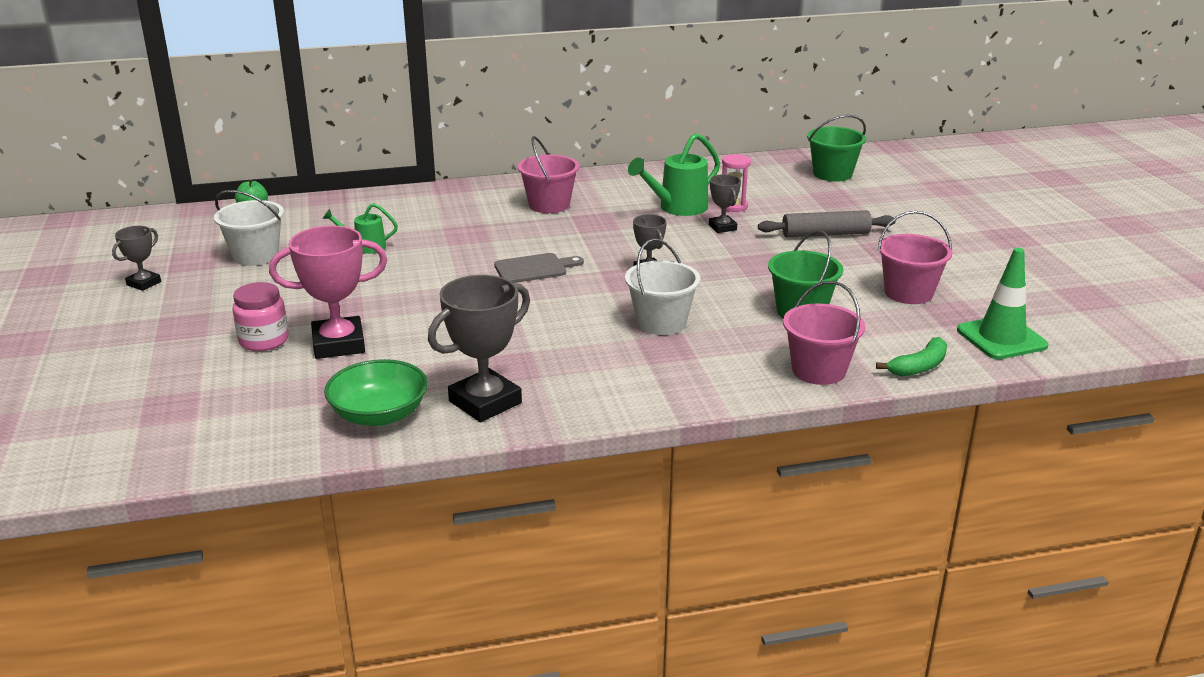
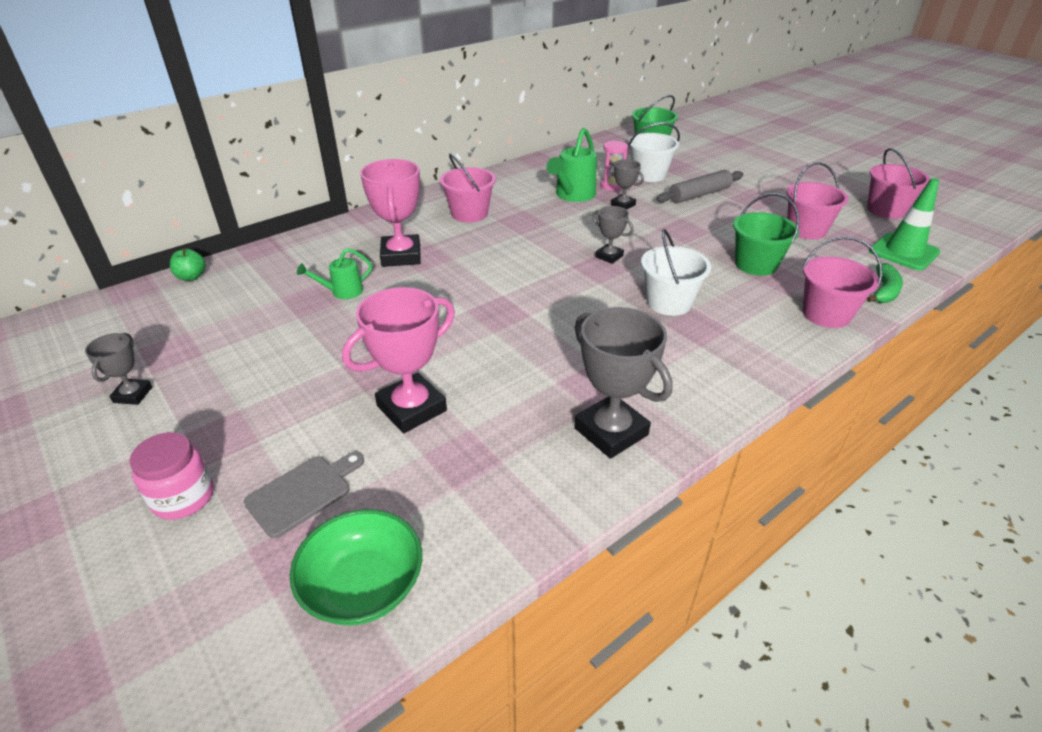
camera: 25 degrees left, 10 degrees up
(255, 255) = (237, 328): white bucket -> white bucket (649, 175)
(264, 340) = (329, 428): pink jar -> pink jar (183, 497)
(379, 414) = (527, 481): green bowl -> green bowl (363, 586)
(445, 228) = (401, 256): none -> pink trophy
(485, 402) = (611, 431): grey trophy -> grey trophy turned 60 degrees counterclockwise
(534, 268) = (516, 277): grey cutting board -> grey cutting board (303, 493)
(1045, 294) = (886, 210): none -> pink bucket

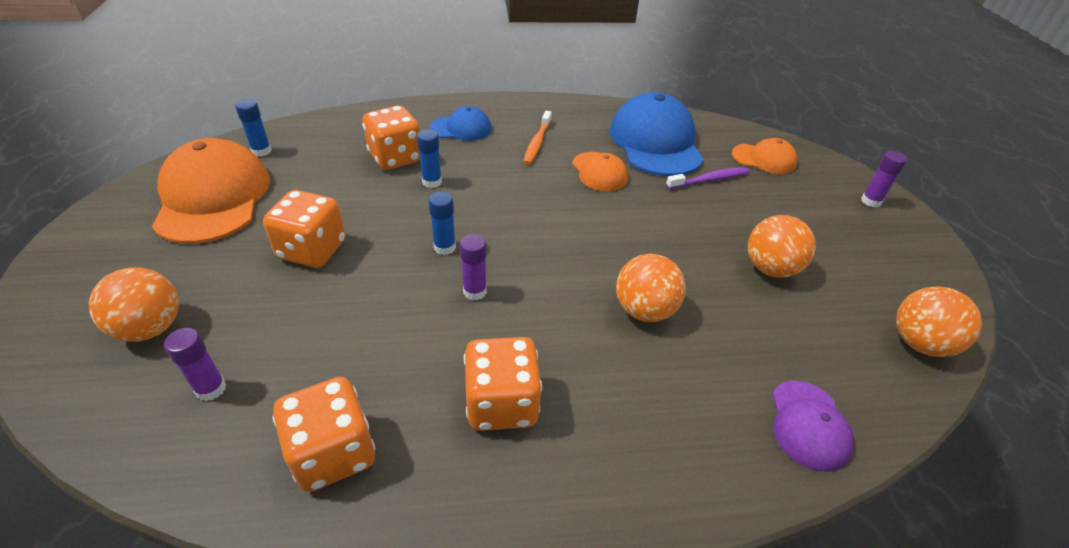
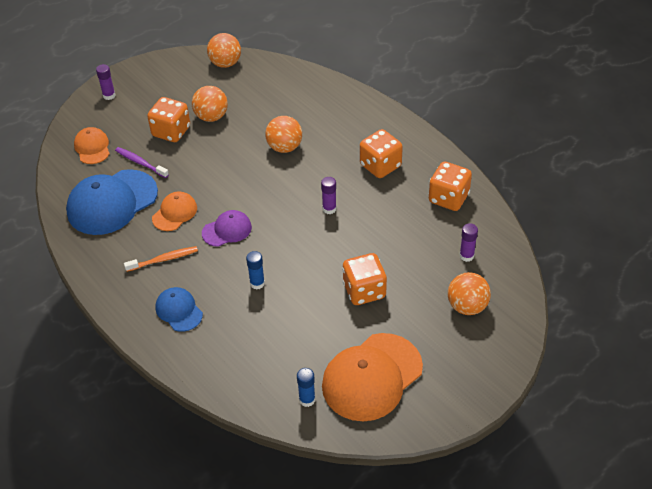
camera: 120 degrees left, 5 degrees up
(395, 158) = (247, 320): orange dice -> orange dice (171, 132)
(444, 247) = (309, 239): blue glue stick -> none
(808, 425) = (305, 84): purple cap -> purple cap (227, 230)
┄┄┄┄┄┄┄┄┄┄
# [Task details]
All lines above from the one containing "(445, 228) = (401, 256): none -> pink trophy" up to and including the one containing "(395, 158) = (247, 320): orange" are to be set down exactly, and nothing else. Leave images out.

# [Output of the task]
(445, 228) = (401, 256): none -> pink trophy
(485, 402) = (611, 431): grey trophy -> grey trophy turned 60 degrees counterclockwise
(534, 268) = (516, 277): grey cutting board -> grey cutting board (303, 493)
(1045, 294) = (886, 210): none -> pink bucket

camera: 120 degrees left, 5 degrees up
(395, 158) = (247, 320): orange dice -> orange dice (171, 132)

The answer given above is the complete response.